INPUT section start

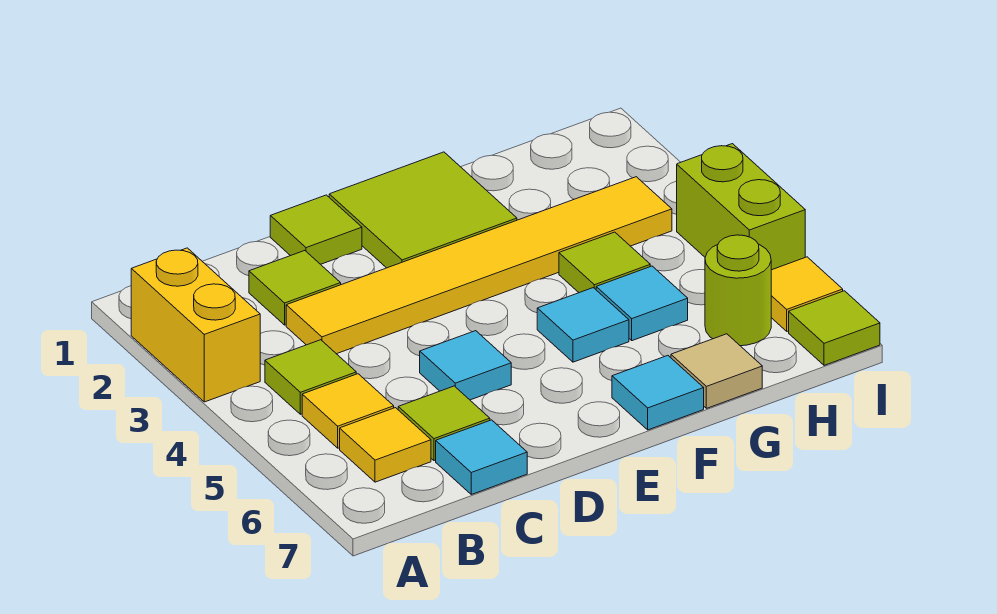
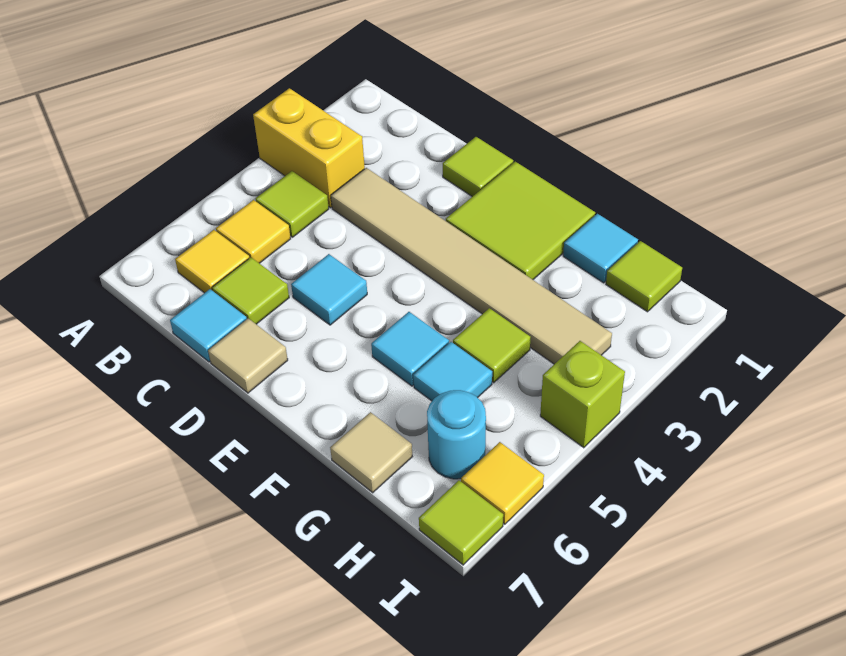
yellow brick A2:A3 level 1 -> yellow brick A3:B3 level 1
lime tile C2 level 1 -> lime tile H1 level 1
yellow tile C3:H3 level 1 -> tan tile C3:H3 level 1
none -> tan tile D7 level 1
cyan tile F7 level 1 -> cyan tile G1 level 1
lime round brick H6 level 1 -> cyan round brick H6 level 1
lime brick I4:I5 level 1 -> lime brick I4 level 1

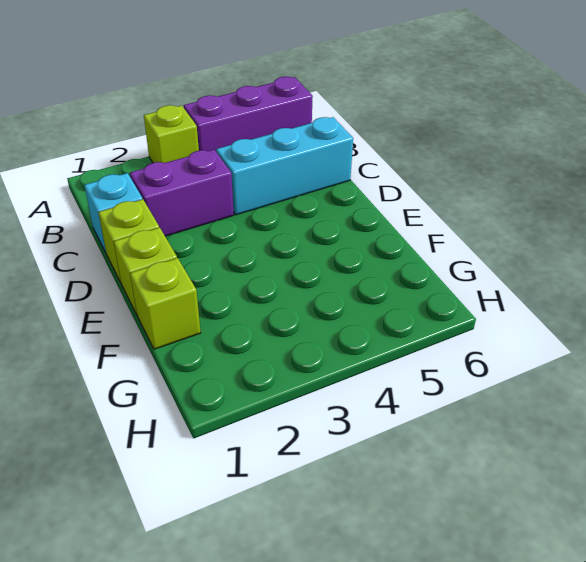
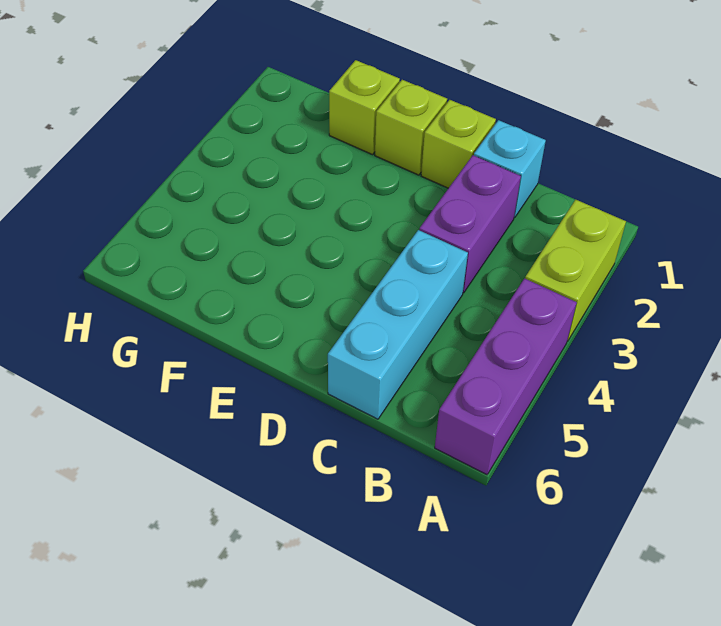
lime brick A3 level 1 -> lime brick A2:A3 level 1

INPUT section end

ACTIVITY: Working from the records above, find how many lines contain the string "yellow" and answer with the bare number.

SOLUTION: 2